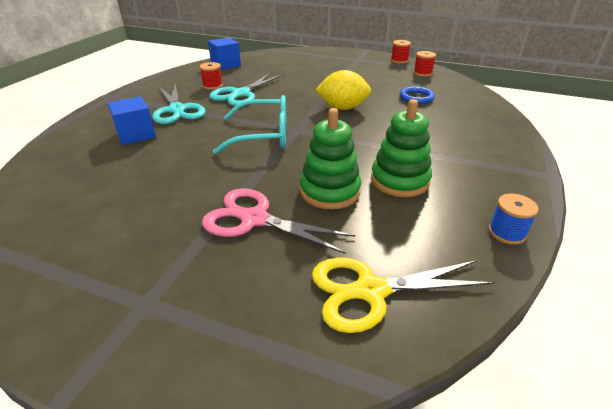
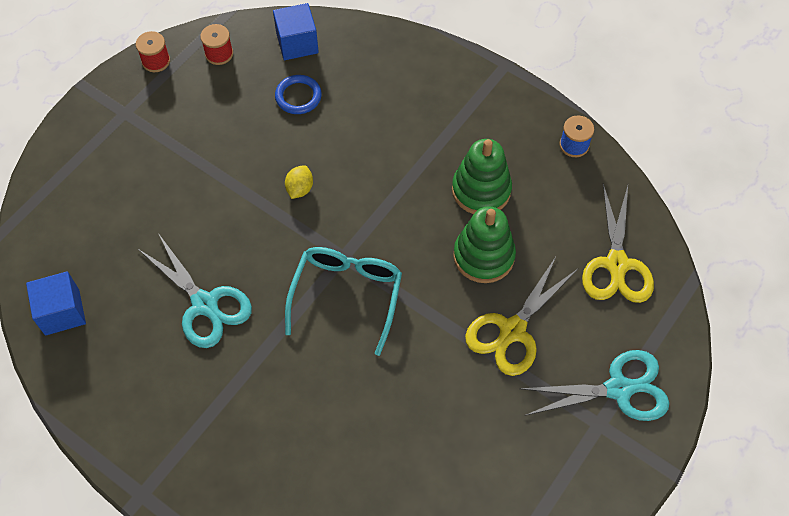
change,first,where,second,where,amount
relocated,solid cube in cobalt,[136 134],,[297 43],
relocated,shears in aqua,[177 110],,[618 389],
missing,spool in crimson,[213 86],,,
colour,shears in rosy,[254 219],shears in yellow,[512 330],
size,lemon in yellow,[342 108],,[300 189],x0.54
.....
> _Brief_: Note how many lines in the listing above hold the string "yellow", then give only that figure.

> _Task output_: 2